### What the task asks
Whenever a line in this data holds the word "yellow", report that line in full.

[Start of section]

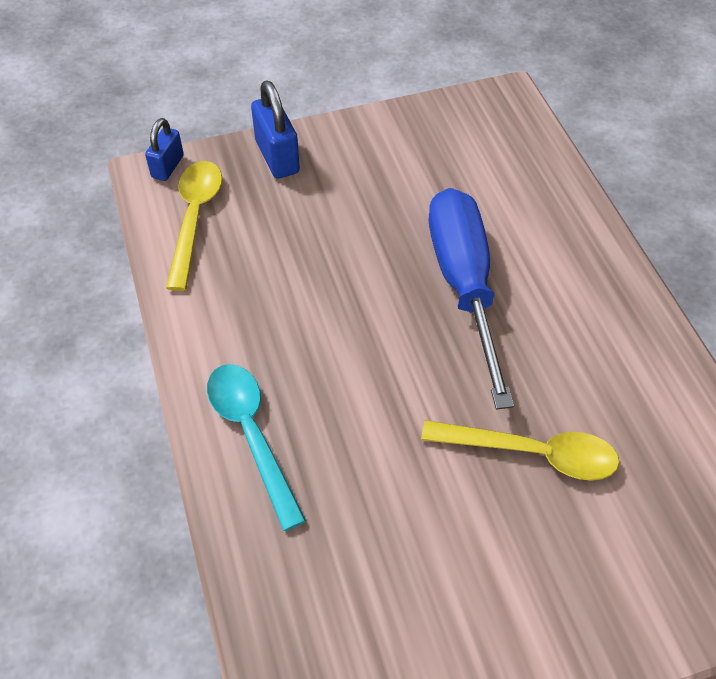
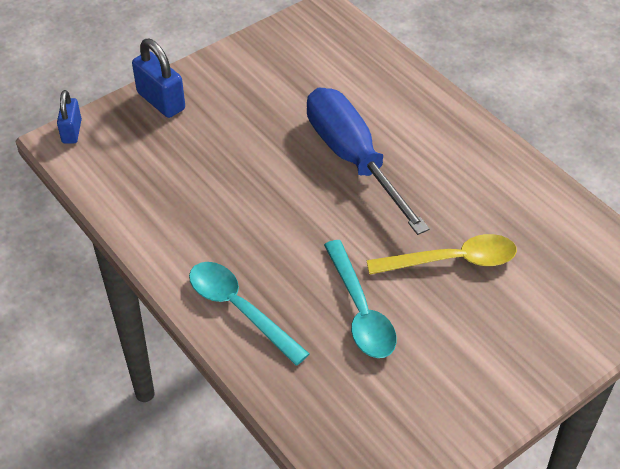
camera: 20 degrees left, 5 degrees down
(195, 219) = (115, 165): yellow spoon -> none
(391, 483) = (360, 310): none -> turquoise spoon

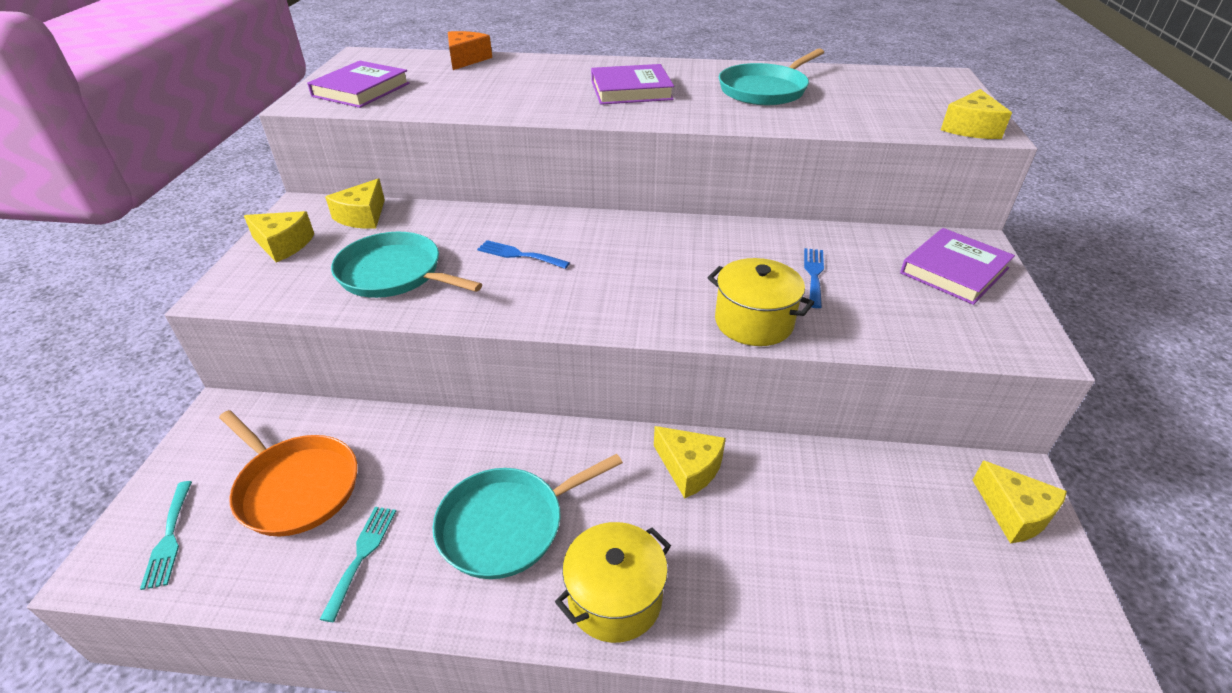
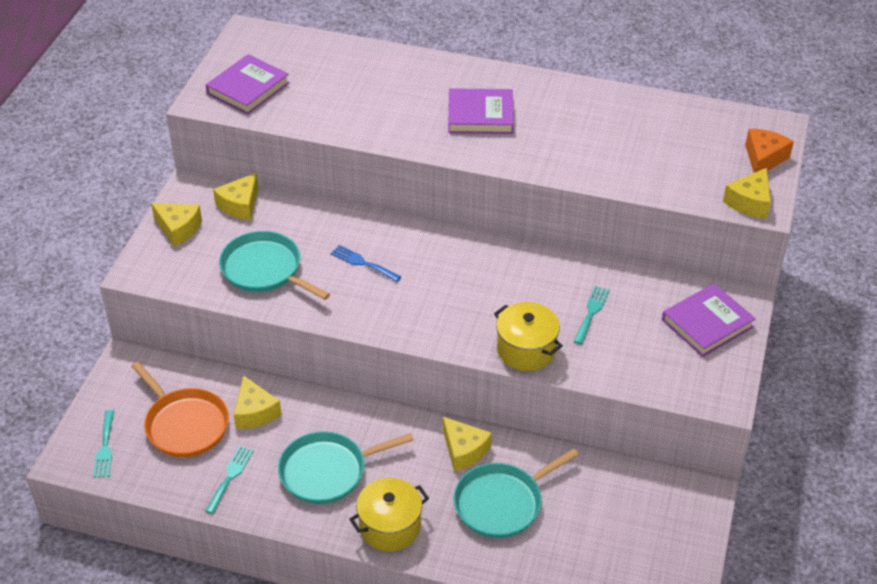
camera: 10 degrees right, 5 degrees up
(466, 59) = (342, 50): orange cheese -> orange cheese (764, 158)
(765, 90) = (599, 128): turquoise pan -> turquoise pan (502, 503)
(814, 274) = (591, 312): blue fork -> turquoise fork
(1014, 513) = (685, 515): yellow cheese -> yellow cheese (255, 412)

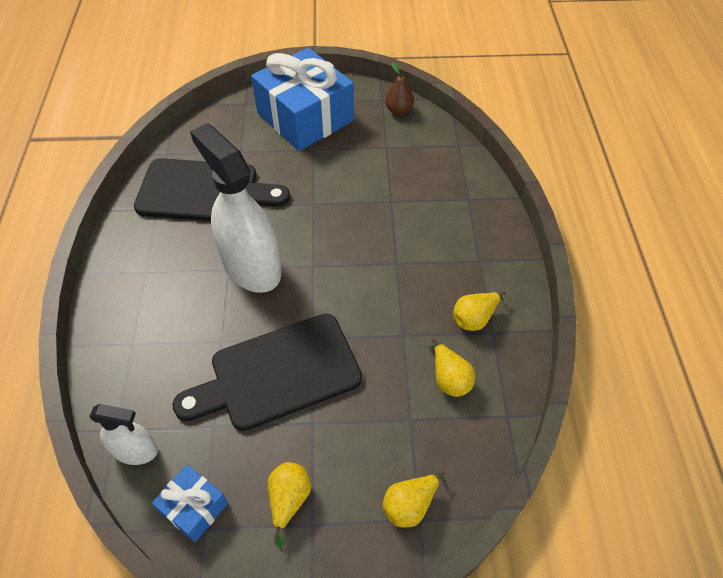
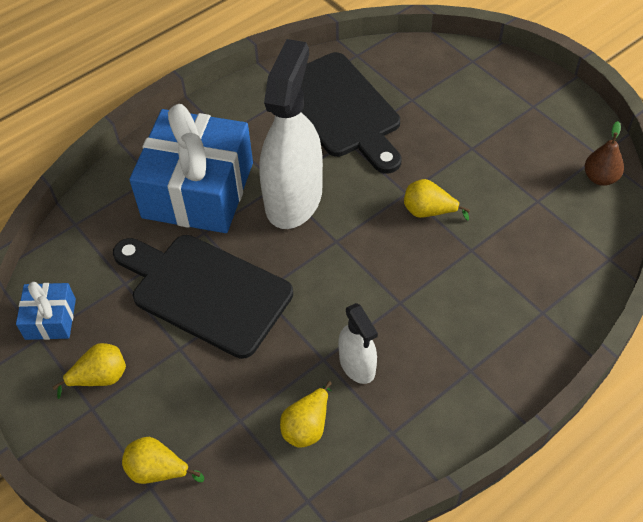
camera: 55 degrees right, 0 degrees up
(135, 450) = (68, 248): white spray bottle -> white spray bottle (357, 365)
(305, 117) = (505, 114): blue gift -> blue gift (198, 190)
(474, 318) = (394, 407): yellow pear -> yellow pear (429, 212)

[End of section]

### Answer to this problem
(195, 219) = (115, 165): yellow spoon -> none
(1014, 513) = (685, 515): yellow cheese -> yellow cheese (255, 412)
(474, 318) = (394, 407): yellow pear -> yellow pear (429, 212)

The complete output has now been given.